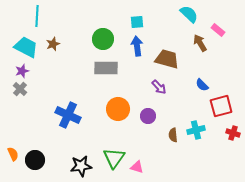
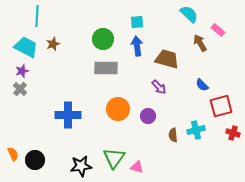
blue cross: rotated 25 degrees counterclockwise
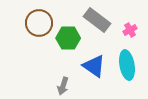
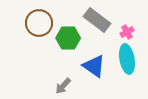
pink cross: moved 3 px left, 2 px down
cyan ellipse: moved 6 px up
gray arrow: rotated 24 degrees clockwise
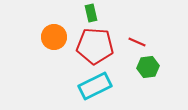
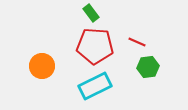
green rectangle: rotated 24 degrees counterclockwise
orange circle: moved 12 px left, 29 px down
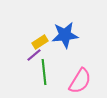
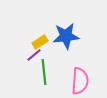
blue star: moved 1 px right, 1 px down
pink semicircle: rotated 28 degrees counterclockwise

==

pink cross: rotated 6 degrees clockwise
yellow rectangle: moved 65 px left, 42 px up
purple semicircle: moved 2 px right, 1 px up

Directions for this task> From the entries above, copy exactly the lines starting at the one with "cyan ellipse: moved 6 px up" and stopping at the one with "pink semicircle: rotated", keeping both ends. Drop the pictures.

Written solution>
cyan ellipse: moved 6 px up
gray arrow: rotated 24 degrees clockwise
green rectangle: rotated 24 degrees counterclockwise
orange circle: moved 12 px left, 29 px down
blue star: moved 1 px right, 1 px down
pink semicircle: rotated 28 degrees counterclockwise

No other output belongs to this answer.